INSTRUCTIONS FOR THE TASK:
Please transcribe the data that follows exactly, from its first line through the line that contains "Flasche (türkis) |".

-- Opening Marker --

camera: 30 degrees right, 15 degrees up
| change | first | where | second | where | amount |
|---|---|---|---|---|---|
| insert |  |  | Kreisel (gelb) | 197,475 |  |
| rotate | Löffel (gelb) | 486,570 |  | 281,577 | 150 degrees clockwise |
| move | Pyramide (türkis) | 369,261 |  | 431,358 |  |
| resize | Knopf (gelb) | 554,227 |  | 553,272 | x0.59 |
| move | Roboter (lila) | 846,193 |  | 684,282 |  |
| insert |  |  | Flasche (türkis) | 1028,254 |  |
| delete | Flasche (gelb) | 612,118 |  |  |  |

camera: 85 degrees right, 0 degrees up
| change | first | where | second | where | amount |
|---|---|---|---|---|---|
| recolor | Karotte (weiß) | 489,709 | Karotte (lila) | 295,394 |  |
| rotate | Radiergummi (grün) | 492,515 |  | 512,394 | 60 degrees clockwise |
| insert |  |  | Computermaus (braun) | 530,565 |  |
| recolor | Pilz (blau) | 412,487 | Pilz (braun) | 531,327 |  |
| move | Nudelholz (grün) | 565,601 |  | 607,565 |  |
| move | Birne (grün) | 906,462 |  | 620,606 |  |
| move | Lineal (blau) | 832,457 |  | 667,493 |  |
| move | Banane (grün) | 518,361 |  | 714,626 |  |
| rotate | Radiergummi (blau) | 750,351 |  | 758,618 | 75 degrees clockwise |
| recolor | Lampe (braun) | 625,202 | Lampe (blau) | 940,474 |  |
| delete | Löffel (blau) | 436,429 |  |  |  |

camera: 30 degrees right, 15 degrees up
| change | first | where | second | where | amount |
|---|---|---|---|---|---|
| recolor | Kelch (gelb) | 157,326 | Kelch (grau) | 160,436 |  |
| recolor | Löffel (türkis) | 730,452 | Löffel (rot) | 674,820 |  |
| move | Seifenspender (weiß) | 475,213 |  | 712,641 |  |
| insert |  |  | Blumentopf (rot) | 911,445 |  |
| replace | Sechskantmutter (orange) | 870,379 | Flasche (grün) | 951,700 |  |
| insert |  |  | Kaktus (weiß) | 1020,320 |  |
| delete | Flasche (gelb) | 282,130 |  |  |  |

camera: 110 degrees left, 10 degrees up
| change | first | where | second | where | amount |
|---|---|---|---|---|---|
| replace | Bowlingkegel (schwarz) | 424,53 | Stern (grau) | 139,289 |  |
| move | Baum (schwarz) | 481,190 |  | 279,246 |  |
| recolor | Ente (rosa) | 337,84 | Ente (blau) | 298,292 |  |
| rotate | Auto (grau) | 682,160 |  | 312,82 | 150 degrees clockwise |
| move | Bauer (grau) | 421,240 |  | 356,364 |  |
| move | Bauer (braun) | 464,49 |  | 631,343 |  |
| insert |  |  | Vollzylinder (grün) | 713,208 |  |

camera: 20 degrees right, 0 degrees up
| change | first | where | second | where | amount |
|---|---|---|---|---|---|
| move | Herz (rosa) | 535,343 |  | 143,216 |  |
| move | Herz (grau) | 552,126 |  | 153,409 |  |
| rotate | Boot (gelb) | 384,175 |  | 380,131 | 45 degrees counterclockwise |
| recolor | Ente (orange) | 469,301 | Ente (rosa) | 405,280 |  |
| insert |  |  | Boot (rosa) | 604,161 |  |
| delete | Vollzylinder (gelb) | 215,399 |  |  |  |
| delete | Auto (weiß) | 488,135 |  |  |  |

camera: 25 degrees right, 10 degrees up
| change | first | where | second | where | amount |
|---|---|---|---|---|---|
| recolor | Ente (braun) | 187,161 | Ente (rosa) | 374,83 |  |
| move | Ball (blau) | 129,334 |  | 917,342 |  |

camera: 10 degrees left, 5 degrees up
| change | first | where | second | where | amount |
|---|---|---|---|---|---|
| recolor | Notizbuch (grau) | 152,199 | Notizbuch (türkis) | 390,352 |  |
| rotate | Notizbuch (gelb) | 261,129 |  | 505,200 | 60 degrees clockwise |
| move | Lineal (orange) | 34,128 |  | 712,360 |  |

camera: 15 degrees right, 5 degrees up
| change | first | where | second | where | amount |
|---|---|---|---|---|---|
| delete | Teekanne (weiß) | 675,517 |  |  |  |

-- Closing Marker --

RESULT OF THIS EXERCISE:
camera: 30 degrees right, 15 degrees up
| change | first | where | second | where | amount |
|---|---|---|---|---|---|
| insert |  |  | Kreisel (gelb) | 197,475 |  |
| rotate | Löffel (gelb) | 486,570 |  | 281,577 | 150 degrees clockwise |
| move | Pyramide (türkis) | 369,261 |  | 431,358 |  |
| resize | Knopf (gelb) | 554,227 |  | 553,272 | x0.59 |
| move | Roboter (lila) | 846,193 |  | 684,282 |  |
| insert |  |  | Flasche (türkis) | 1028,254 |  |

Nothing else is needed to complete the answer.